══ Task material

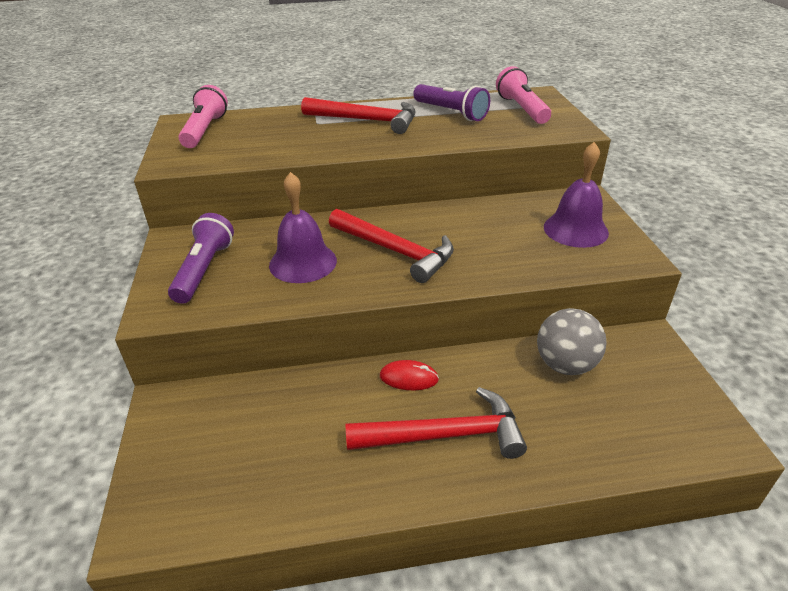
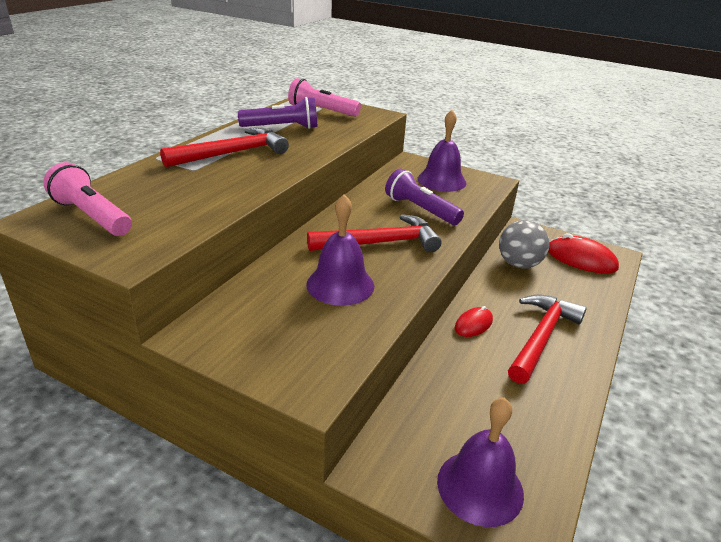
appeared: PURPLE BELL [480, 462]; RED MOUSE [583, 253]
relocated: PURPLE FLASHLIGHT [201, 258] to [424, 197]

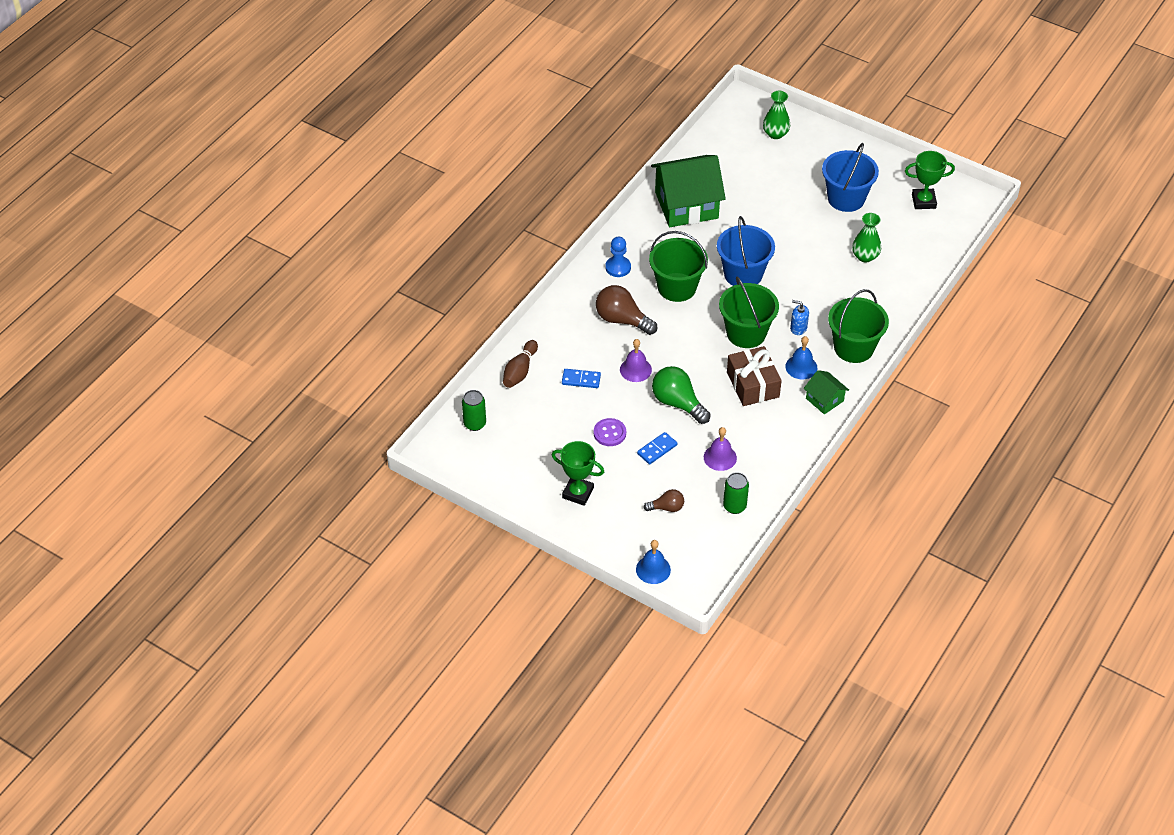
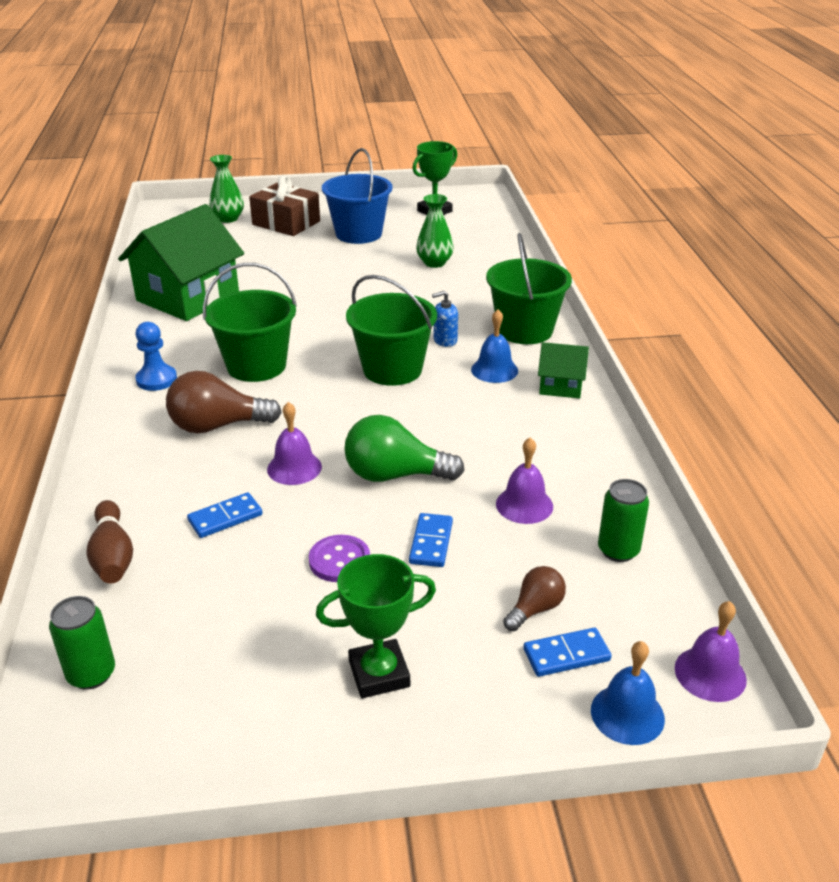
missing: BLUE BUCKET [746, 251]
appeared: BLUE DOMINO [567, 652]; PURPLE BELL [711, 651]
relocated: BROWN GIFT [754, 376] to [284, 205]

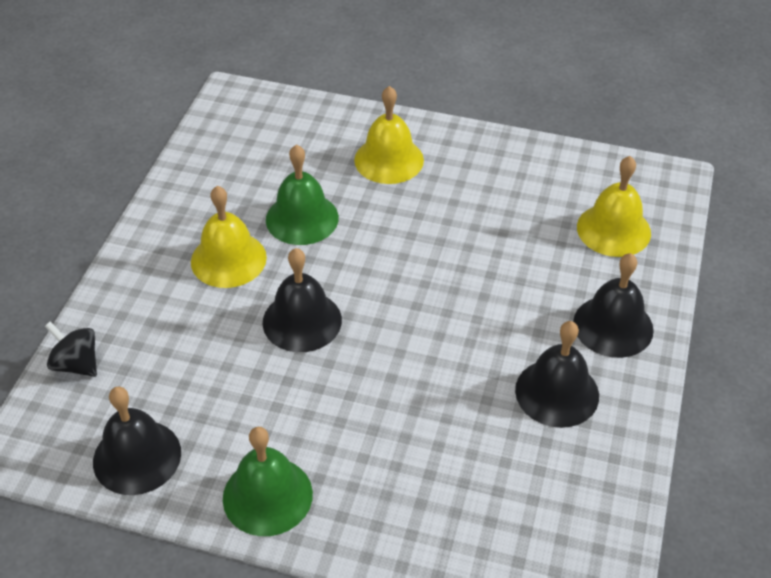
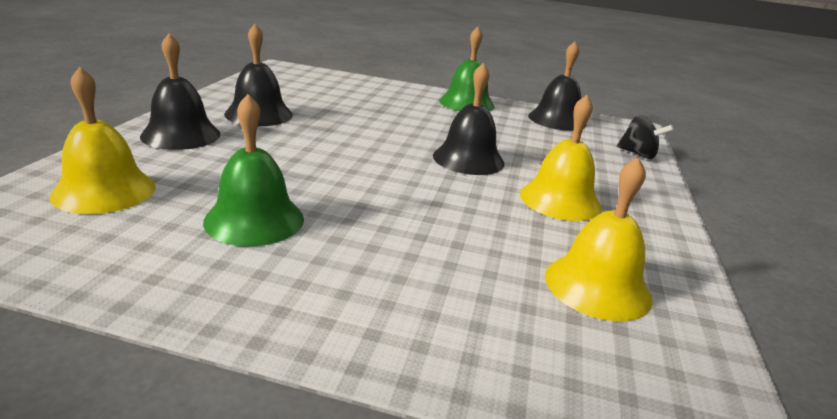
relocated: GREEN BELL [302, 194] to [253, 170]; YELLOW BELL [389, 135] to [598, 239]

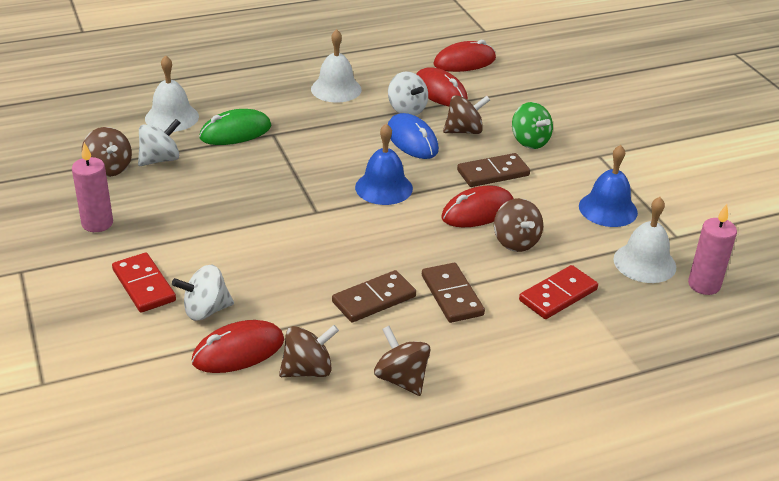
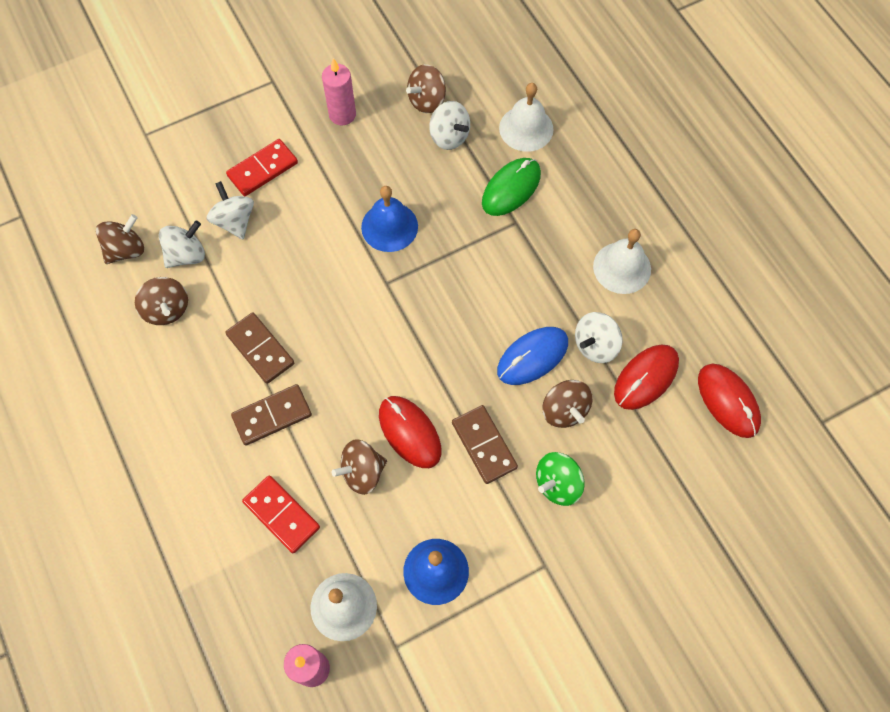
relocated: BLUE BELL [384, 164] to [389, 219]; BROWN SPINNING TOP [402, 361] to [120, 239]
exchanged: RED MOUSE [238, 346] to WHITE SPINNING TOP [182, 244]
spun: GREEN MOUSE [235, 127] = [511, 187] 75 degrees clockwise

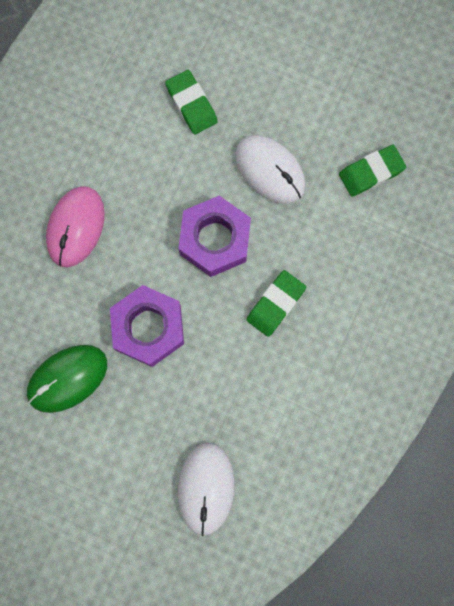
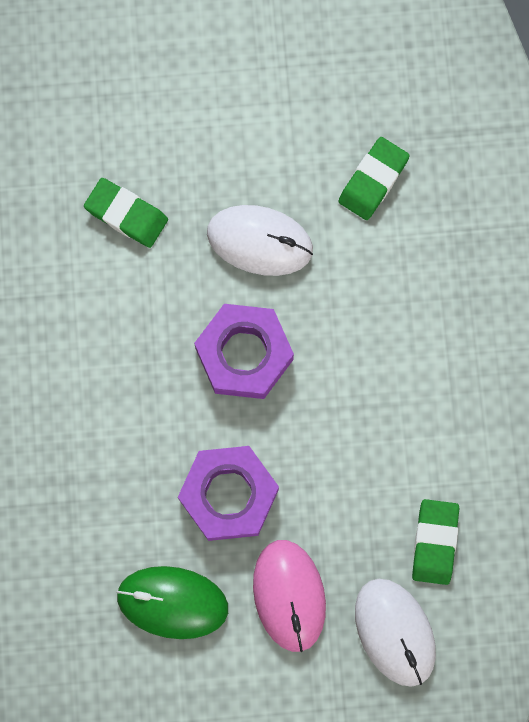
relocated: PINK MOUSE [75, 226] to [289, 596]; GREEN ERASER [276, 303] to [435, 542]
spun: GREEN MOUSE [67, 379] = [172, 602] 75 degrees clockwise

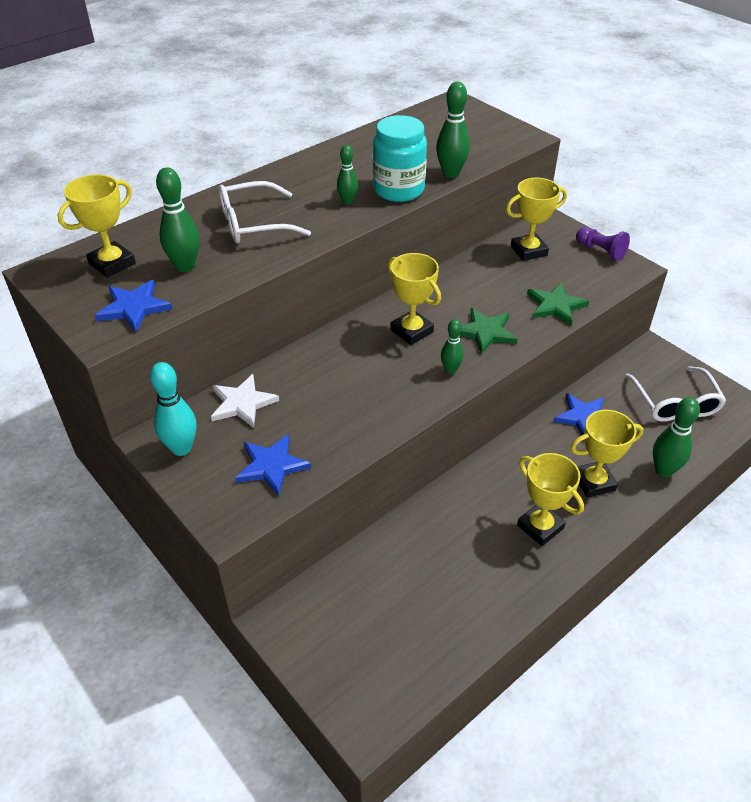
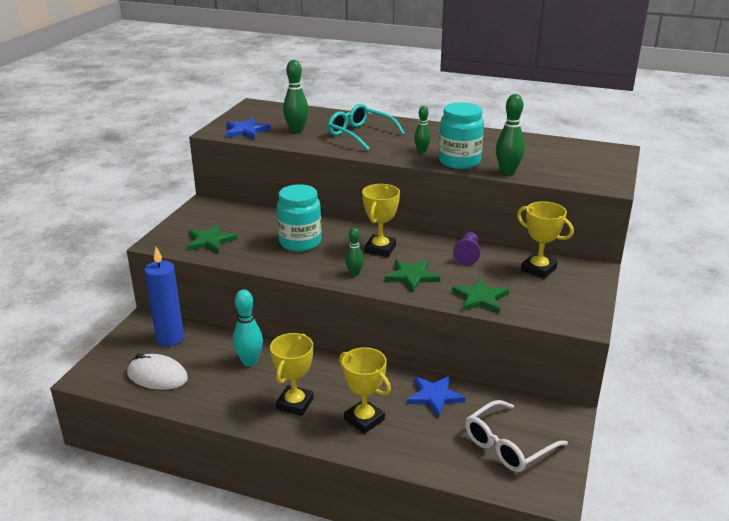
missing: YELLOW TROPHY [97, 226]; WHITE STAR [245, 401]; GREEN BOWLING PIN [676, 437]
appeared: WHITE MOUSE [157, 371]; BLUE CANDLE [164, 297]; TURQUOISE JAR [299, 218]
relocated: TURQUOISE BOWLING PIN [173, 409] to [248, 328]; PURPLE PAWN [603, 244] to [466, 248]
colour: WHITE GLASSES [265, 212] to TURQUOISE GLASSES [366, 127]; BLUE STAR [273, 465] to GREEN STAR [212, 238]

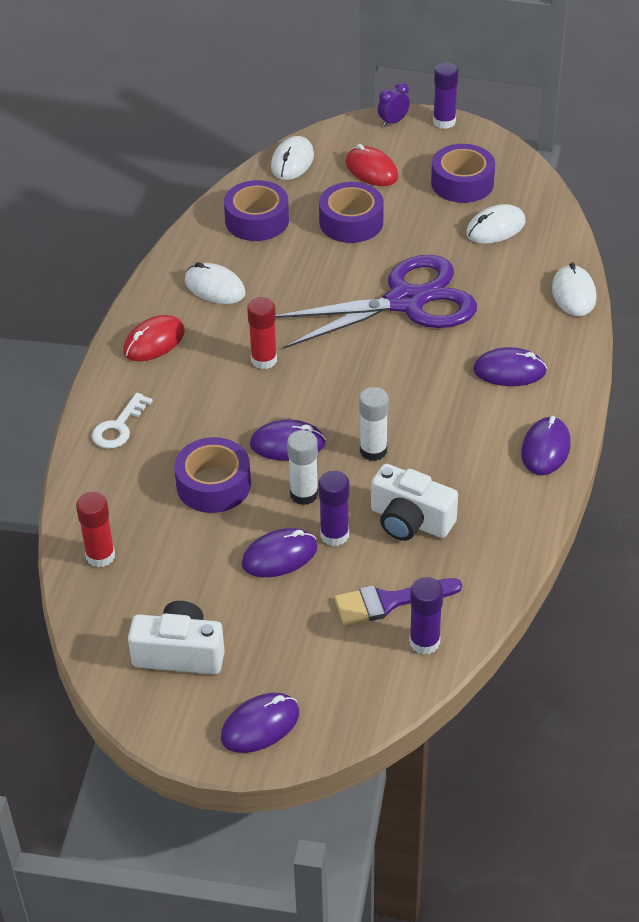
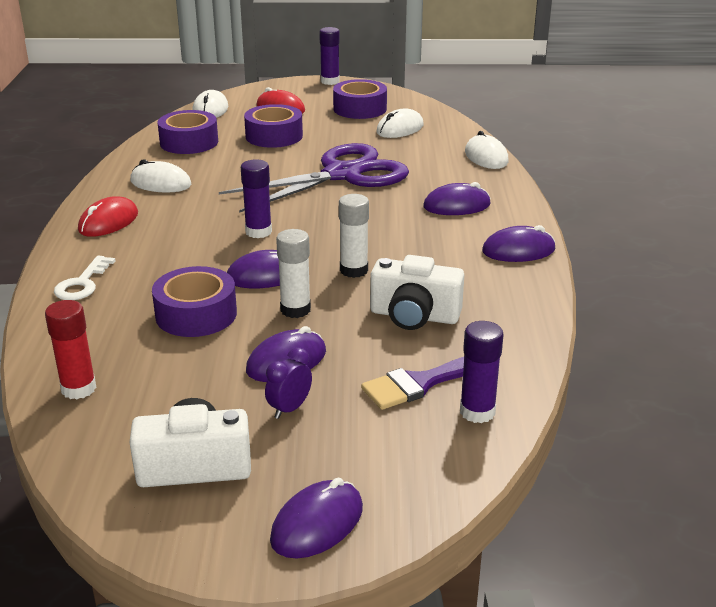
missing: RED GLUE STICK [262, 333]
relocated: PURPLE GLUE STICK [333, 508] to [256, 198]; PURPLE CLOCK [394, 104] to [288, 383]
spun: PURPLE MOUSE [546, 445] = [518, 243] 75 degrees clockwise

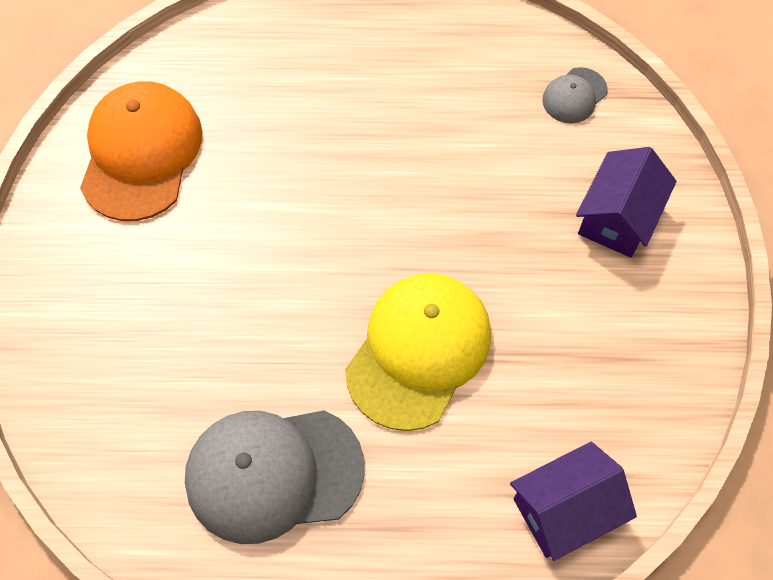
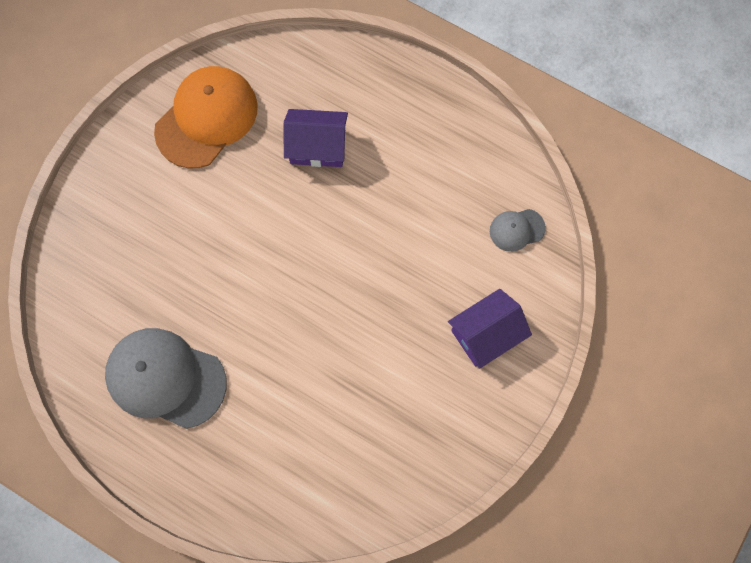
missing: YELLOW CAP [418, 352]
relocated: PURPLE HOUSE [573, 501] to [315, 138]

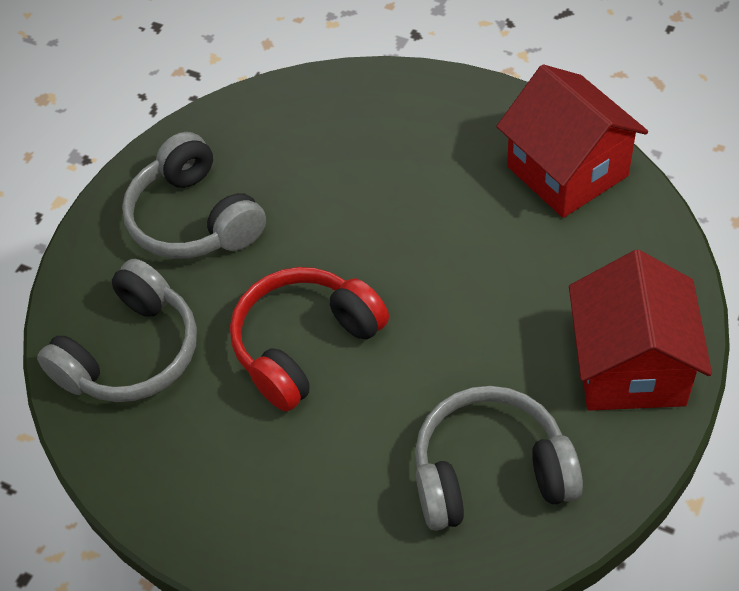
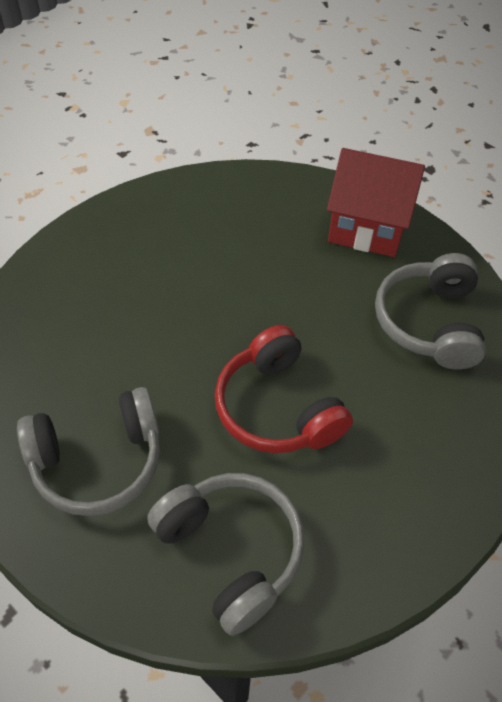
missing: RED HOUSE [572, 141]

════

What you have to do> What is needed is a word-for-word restatement of the entries, minus any pictures.

Answer to this task>
appeared: PURPLE BELL [480, 462]; RED MOUSE [583, 253]
relocated: PURPLE FLASHLIGHT [201, 258] to [424, 197]

missing: BLUE BUCKET [746, 251]
appeared: BLUE DOMINO [567, 652]; PURPLE BELL [711, 651]
relocated: BROWN GIFT [754, 376] to [284, 205]

relocated: GREEN BELL [302, 194] to [253, 170]; YELLOW BELL [389, 135] to [598, 239]

relocated: BLUE BELL [384, 164] to [389, 219]; BROWN SPINNING TOP [402, 361] to [120, 239]
exchanged: RED MOUSE [238, 346] to WHITE SPINNING TOP [182, 244]
spun: GREEN MOUSE [235, 127] = [511, 187] 75 degrees clockwise

relocated: PINK MOUSE [75, 226] to [289, 596]; GREEN ERASER [276, 303] to [435, 542]
spun: GREEN MOUSE [67, 379] = [172, 602] 75 degrees clockwise

missing: YELLOW TROPHY [97, 226]; WHITE STAR [245, 401]; GREEN BOWLING PIN [676, 437]
appeared: WHITE MOUSE [157, 371]; BLUE CANDLE [164, 297]; TURQUOISE JAR [299, 218]
relocated: TURQUOISE BOWLING PIN [173, 409] to [248, 328]; PURPLE PAWN [603, 244] to [466, 248]
colour: WHITE GLASSES [265, 212] to TURQUOISE GLASSES [366, 127]; BLUE STAR [273, 465] to GREEN STAR [212, 238]

missing: RED GLUE STICK [262, 333]
relocated: PURPLE GLUE STICK [333, 508] to [256, 198]; PURPLE CLOCK [394, 104] to [288, 383]
spun: PURPLE MOUSE [546, 445] = [518, 243] 75 degrees clockwise

missing: YELLOW CAP [418, 352]
relocated: PURPLE HOUSE [573, 501] to [315, 138]

missing: RED HOUSE [572, 141]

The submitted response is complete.